WORK ITEM: Keep every line in which "nothing" occurs and drop the rest of the data.

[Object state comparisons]
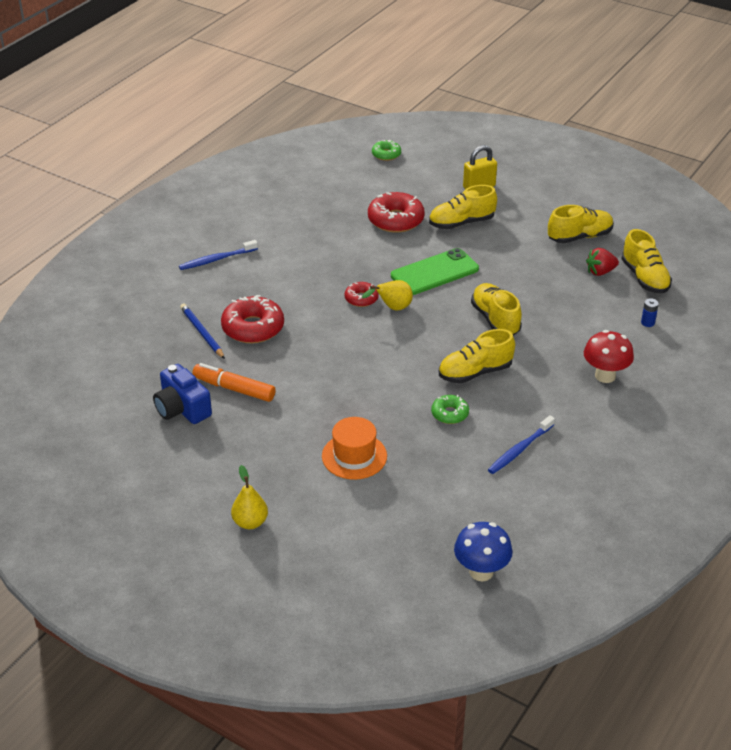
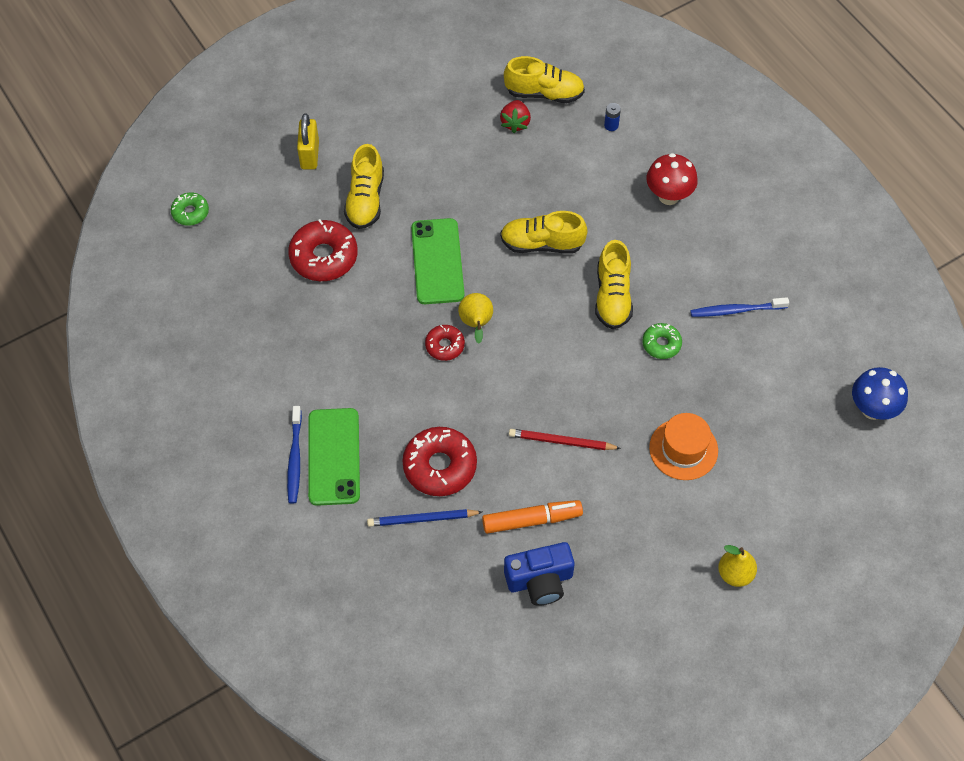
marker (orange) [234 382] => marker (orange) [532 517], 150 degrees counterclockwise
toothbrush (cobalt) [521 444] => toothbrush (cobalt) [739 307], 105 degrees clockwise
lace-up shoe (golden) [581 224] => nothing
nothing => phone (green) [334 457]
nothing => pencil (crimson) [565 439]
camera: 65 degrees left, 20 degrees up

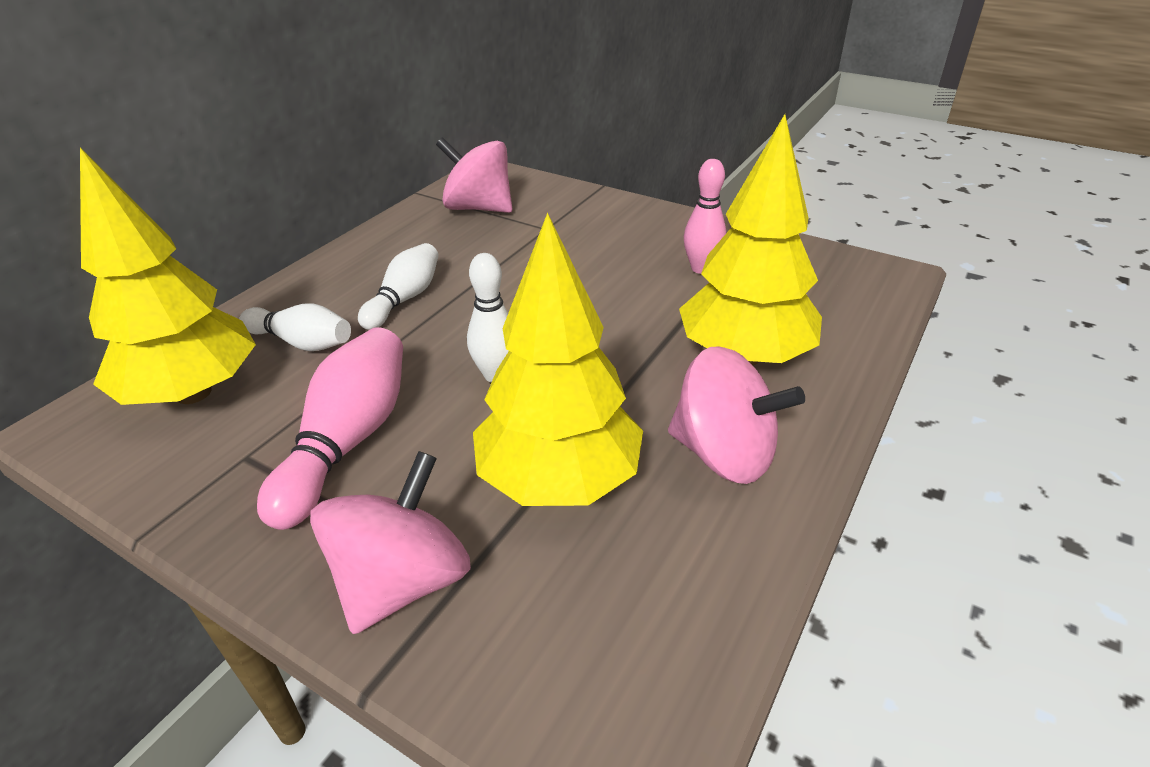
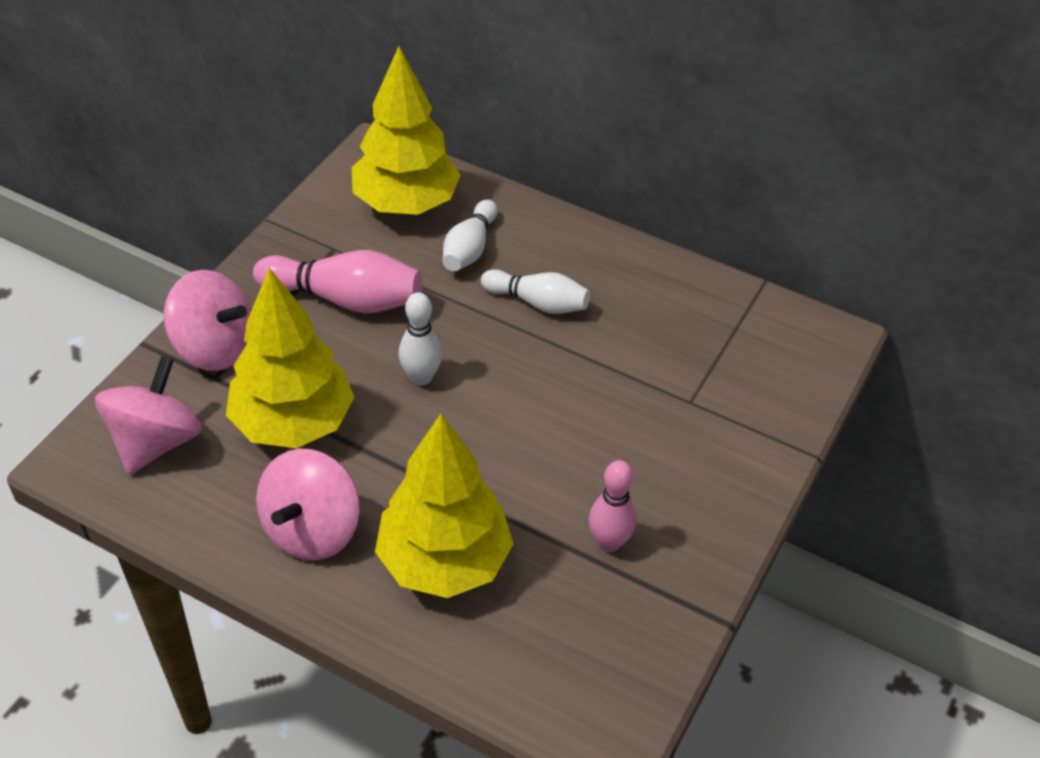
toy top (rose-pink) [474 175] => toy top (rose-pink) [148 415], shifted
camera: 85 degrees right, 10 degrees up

REPLY TO THE EXERCISE:
lace-up shoe (golden) [581 224] => nothing
nothing => phone (green) [334 457]
nothing => pencil (crimson) [565 439]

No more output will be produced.